## REQUIRED ACTION:
Output every entry below word for word, without its pictures.

## DATASET RECORDS:
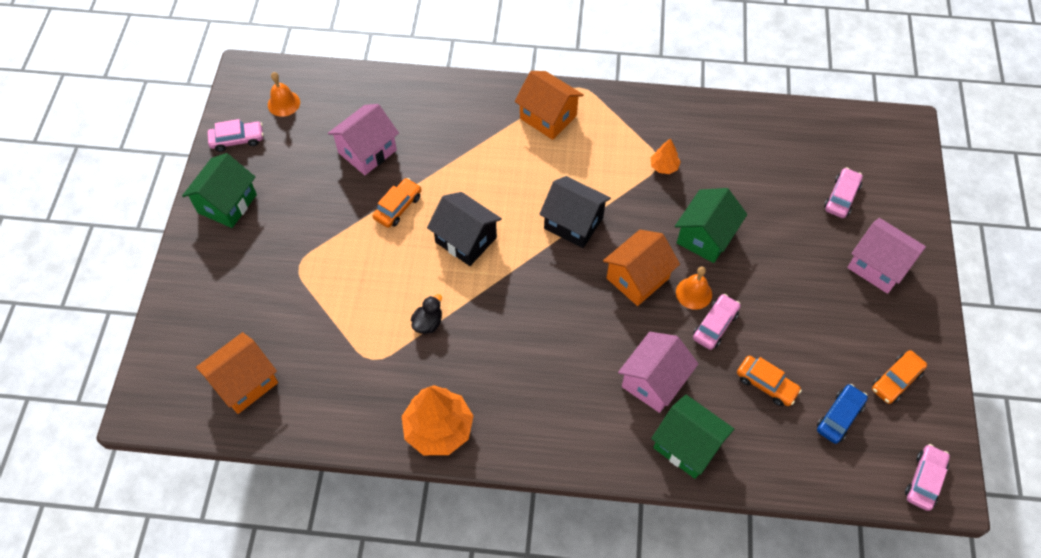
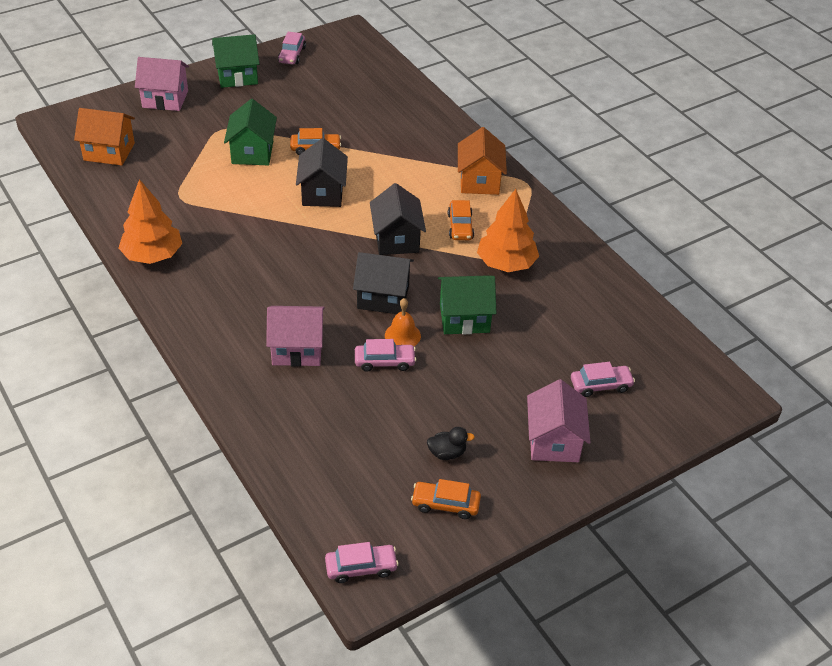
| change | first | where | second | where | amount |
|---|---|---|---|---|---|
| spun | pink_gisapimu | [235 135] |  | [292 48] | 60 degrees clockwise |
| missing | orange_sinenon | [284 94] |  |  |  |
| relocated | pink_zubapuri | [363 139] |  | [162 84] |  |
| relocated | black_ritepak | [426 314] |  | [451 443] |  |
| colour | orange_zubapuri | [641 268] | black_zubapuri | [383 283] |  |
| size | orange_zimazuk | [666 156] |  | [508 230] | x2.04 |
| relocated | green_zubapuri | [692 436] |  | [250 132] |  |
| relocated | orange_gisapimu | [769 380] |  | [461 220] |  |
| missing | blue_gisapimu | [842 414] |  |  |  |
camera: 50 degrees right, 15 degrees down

## EXERCISE SOLUTION:
| change | first | where | second | where | amount |
|---|---|---|---|---|---|
| spun | pink_gisapimu | [235 135] |  | [292 48] | 60 degrees clockwise |
| missing | orange_sinenon | [284 94] |  |  |  |
| relocated | pink_zubapuri | [363 139] |  | [162 84] |  |
| relocated | black_ritepak | [426 314] |  | [451 443] |  |
| colour | orange_zubapuri | [641 268] | black_zubapuri | [383 283] |  |
| size | orange_zimazuk | [666 156] |  | [508 230] | x2.04 |
| relocated | green_zubapuri | [692 436] |  | [250 132] |  |
| relocated | orange_gisapimu | [769 380] |  | [461 220] |  |
| missing | blue_gisapimu | [842 414] |  |  |  |
camera: 50 degrees right, 15 degrees down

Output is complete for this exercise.